Data shown:
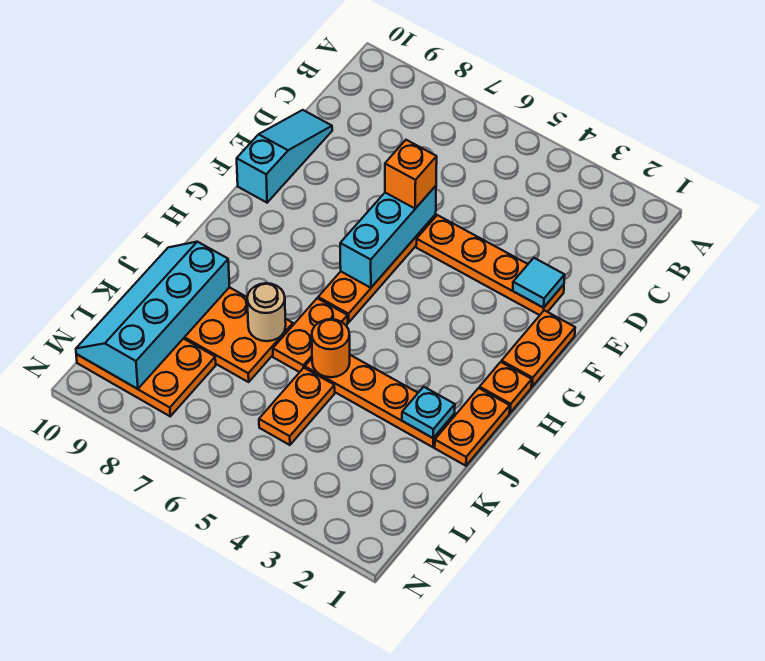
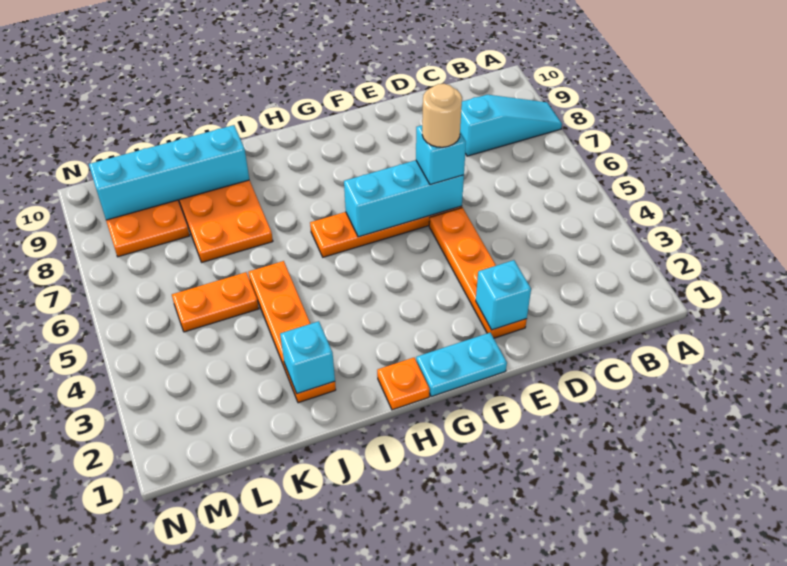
cyan slope D10:F10 level 1 top F -> cyan slope A8:C8 level 1 top C
cyan tile E2 level 2 -> cyan brick E2 level 2
orange brick E6 level 3 -> cyan brick E6 level 3
orange plate F1:G1 level 1 -> cyan plate F1:G1 level 1
orange plate I1:J1 level 1 -> none
orange plate I6:J6 level 1 -> none
cyan plate J2 level 2 -> cyan brick J2 level 2
orange round brick J5 level 2 -> none
tan round brick J7 level 2 -> tan round brick E6 level 4

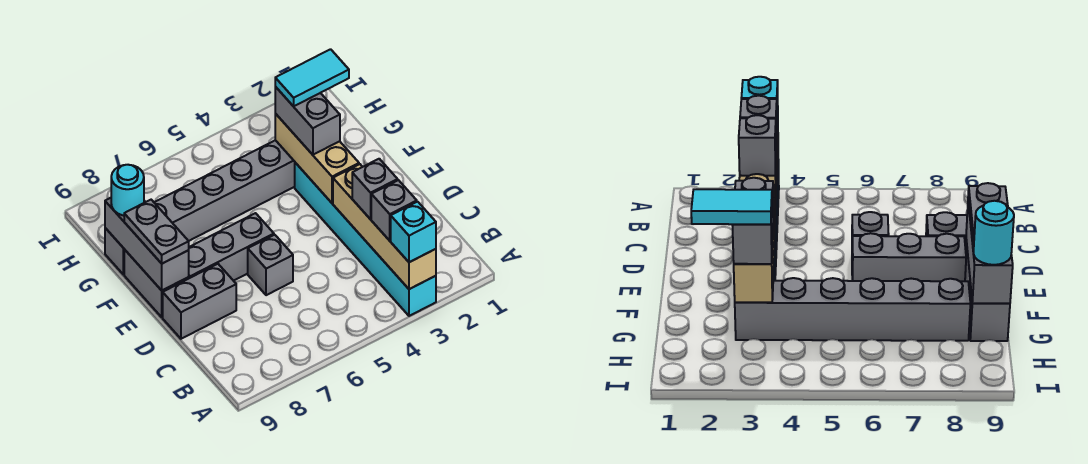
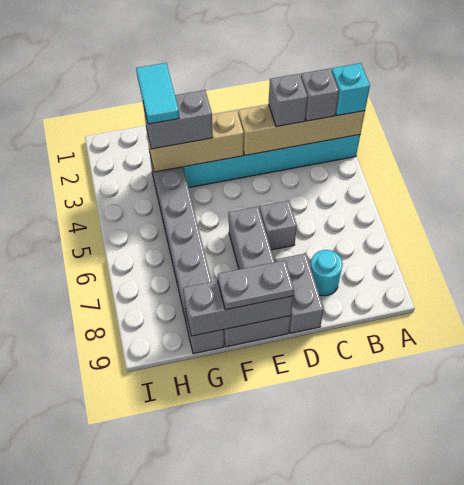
cyan round brick G9 level 3 -> cyan round brick C8 level 1

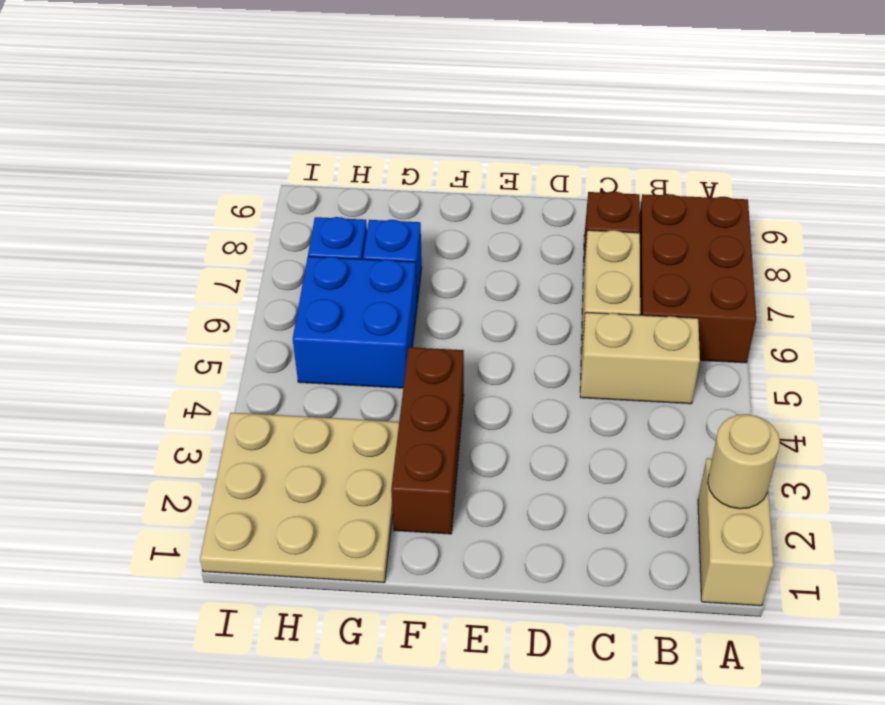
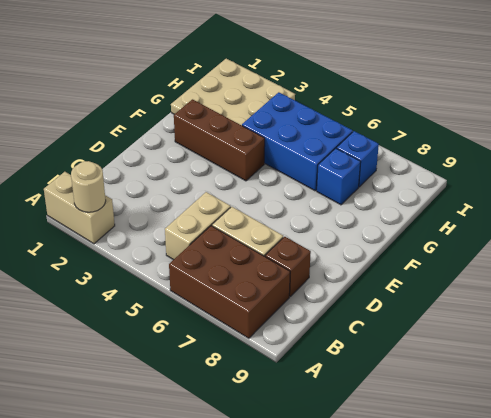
blue brick G5:H6 level 1 -> blue brick G4:H6 level 1

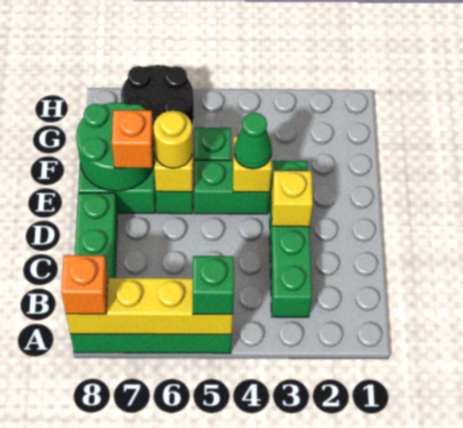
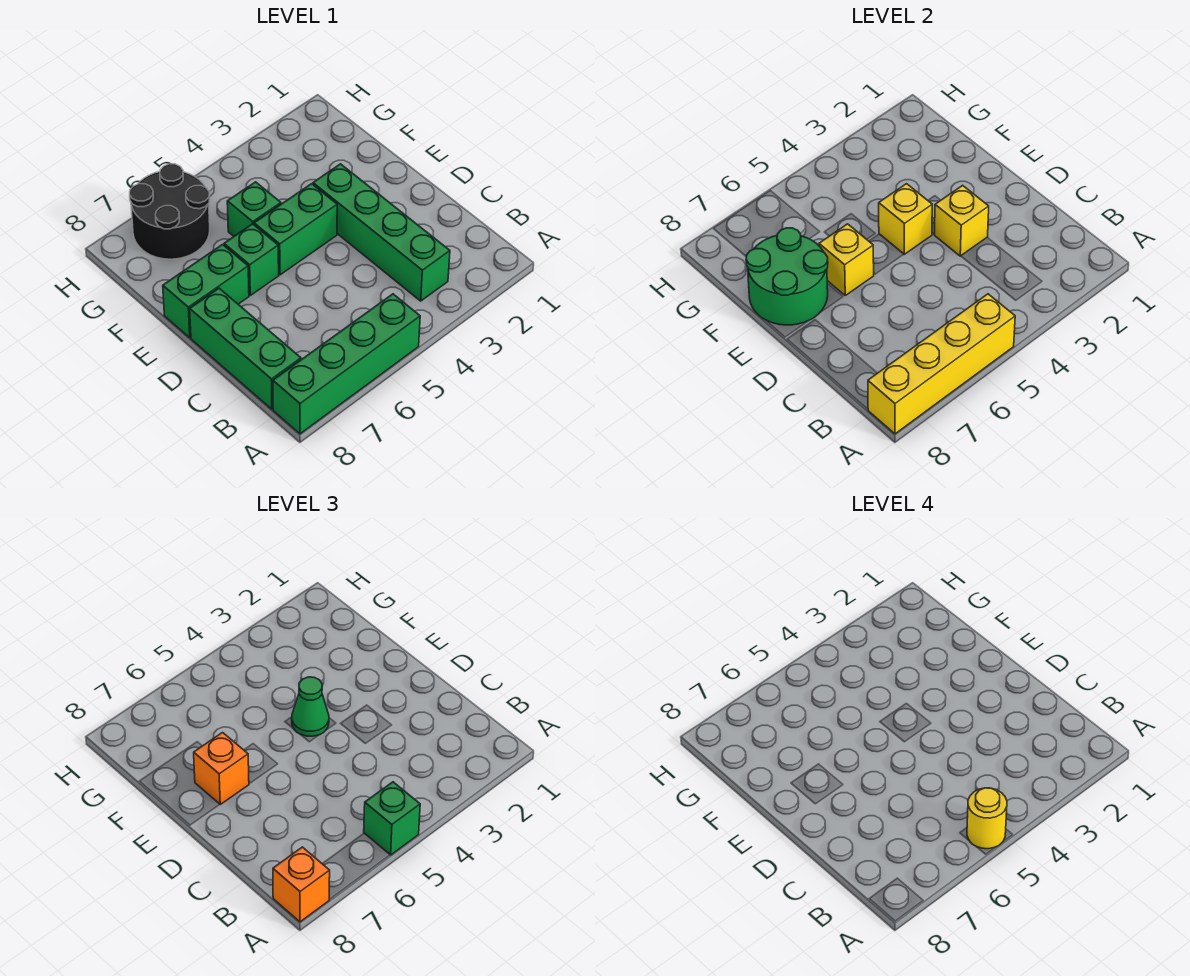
yellow round brick E6 level 3 -> yellow round brick A5 level 4

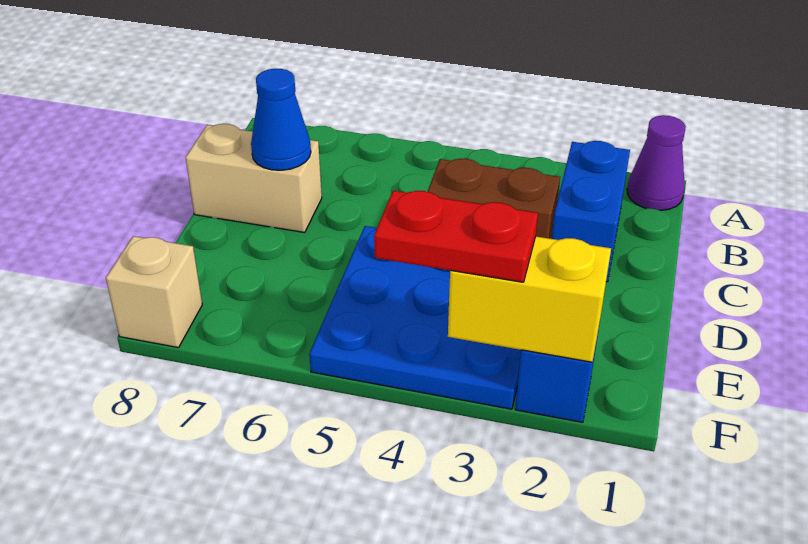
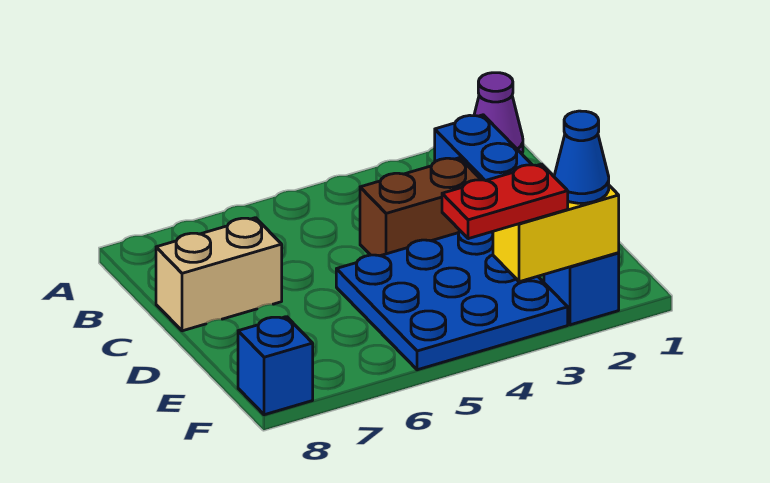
blue cone C7 level 2 -> blue cone F2 level 3
tan brick F8 level 1 -> blue brick F8 level 1

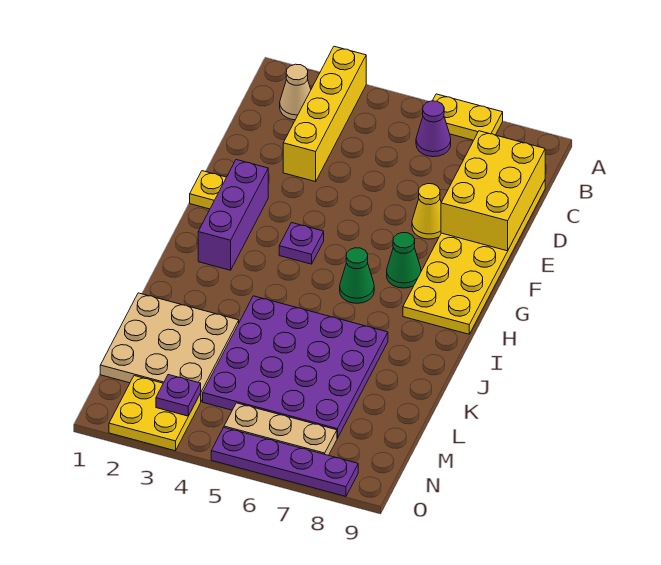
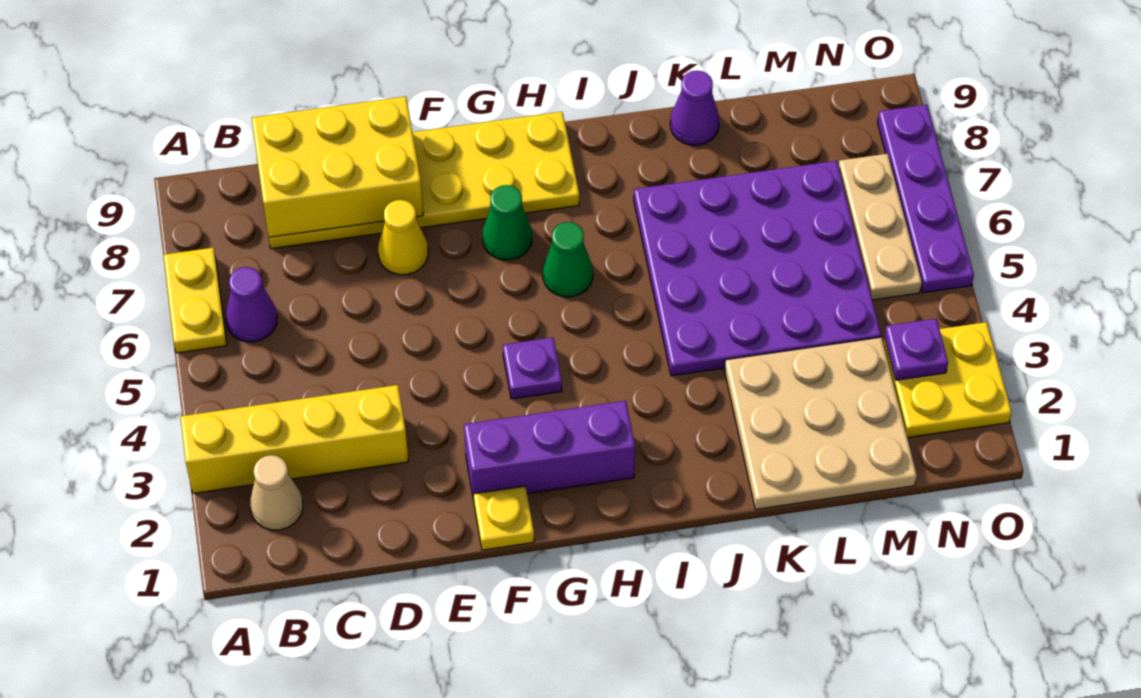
none -> purple cone K9 level 1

What to do: The lines to restate word for word run from the line that contains "yellow round brick E6" through the end of the entries above, both ends included. Leave out all pictures and write nothing else.

Answer section:
yellow round brick E6 level 3 -> yellow round brick A5 level 4

blue cone C7 level 2 -> blue cone F2 level 3
tan brick F8 level 1 -> blue brick F8 level 1

none -> purple cone K9 level 1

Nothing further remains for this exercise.